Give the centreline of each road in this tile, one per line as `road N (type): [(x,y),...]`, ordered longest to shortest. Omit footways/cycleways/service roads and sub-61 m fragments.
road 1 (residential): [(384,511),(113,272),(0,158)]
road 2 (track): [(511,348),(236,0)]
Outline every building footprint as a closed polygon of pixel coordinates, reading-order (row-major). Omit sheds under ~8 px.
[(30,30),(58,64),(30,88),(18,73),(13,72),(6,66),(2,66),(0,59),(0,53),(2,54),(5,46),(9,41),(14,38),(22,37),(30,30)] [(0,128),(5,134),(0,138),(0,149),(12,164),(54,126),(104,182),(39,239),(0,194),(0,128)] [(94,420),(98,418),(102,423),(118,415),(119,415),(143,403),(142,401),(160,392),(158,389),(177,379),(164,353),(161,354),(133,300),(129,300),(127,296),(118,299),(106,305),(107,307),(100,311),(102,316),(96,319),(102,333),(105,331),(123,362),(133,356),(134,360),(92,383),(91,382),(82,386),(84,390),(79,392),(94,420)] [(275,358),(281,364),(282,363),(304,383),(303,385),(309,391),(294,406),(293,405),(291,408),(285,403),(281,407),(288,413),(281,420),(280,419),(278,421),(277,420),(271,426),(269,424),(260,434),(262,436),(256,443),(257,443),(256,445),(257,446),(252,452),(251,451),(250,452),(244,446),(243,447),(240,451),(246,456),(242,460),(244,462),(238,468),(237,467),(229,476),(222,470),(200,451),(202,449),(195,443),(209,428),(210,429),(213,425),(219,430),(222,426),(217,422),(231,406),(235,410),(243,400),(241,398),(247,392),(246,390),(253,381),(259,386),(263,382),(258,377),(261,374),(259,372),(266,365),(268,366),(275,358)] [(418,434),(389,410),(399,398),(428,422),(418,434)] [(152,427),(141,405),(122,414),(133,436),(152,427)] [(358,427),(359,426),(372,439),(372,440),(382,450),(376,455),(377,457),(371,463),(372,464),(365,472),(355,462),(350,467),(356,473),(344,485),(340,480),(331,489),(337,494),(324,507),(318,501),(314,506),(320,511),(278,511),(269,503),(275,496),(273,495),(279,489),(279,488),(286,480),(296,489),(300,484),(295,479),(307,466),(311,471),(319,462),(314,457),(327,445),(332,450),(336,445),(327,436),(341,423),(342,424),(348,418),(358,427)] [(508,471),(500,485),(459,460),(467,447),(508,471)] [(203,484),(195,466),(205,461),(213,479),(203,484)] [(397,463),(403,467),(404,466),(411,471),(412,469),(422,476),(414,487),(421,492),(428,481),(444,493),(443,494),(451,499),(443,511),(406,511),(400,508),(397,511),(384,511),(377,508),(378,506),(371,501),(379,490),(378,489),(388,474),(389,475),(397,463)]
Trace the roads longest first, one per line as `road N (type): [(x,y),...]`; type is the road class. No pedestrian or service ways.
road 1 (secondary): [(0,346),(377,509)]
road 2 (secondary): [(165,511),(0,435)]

Your task: Quote the records word for word, from the very beginning down through the line that contains "road 2 (track): [(511,348),(236,0)]".

Answer to this problem:
Give the centreline of each road in this tile, one per line as `road N (type): [(x,y),...]`, ordered longest to shortest. Omit footways/cycleways/service roads and sub-61 m fragments.
road 1 (residential): [(384,511),(113,272),(0,158)]
road 2 (track): [(511,348),(236,0)]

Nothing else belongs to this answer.